### [WORK REQUEST]
Only reproduce the lines from the line containing "in_first: [513, 361]" onward, exactly, through the final line of the data below.
# # #
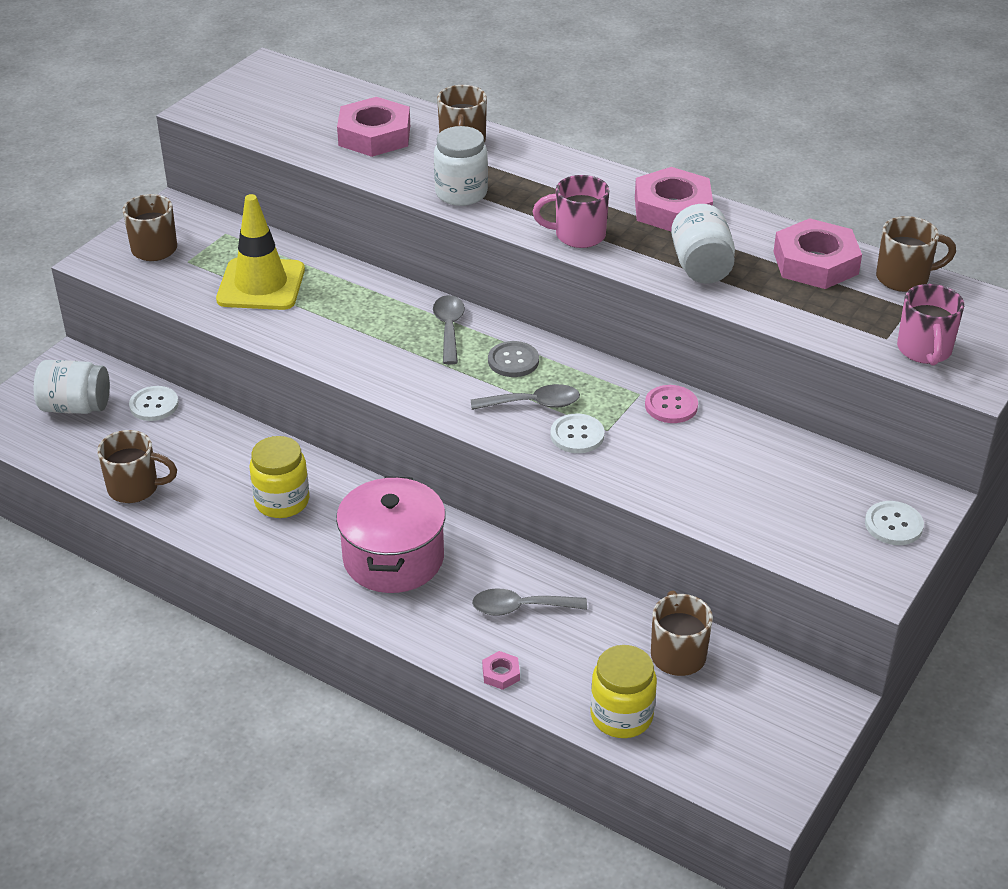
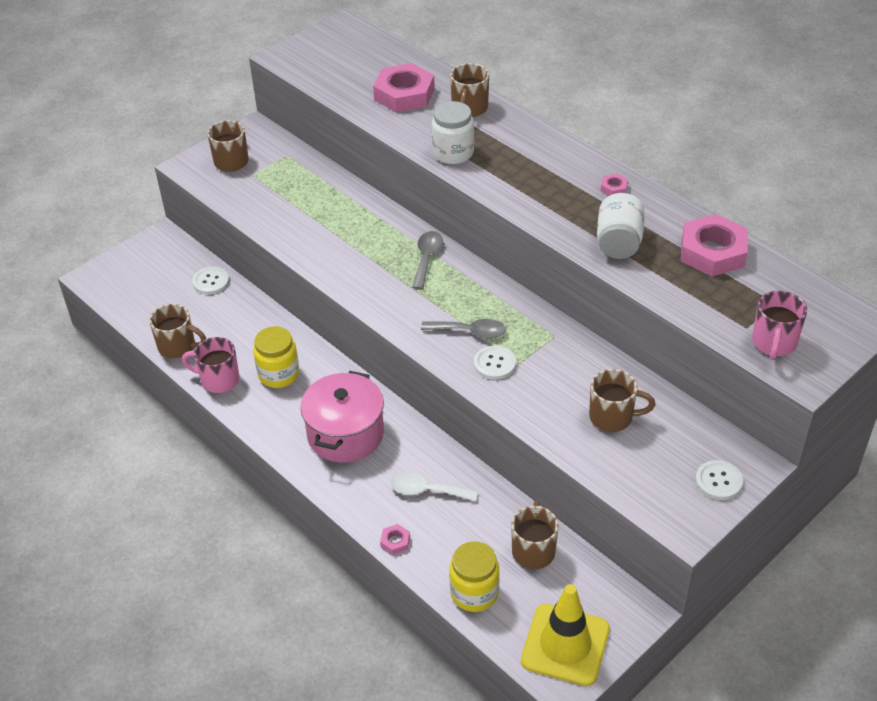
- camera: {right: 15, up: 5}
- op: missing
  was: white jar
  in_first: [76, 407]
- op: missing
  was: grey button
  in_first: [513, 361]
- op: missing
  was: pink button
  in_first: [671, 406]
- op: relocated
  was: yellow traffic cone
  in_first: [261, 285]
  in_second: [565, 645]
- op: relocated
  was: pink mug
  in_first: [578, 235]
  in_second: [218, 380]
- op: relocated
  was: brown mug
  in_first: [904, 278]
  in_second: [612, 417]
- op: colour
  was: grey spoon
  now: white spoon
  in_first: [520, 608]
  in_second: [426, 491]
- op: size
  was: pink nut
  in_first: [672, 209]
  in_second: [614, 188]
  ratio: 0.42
# # #
### [EXERCISE OUTPUT]
  in_first: [513, 361]
- op: missing
  was: pink button
  in_first: [671, 406]
- op: relocated
  was: yellow traffic cone
  in_first: [261, 285]
  in_second: [565, 645]
- op: relocated
  was: pink mug
  in_first: [578, 235]
  in_second: [218, 380]
- op: relocated
  was: brown mug
  in_first: [904, 278]
  in_second: [612, 417]
- op: colour
  was: grey spoon
  now: white spoon
  in_first: [520, 608]
  in_second: [426, 491]
- op: size
  was: pink nut
  in_first: [672, 209]
  in_second: [614, 188]
  ratio: 0.42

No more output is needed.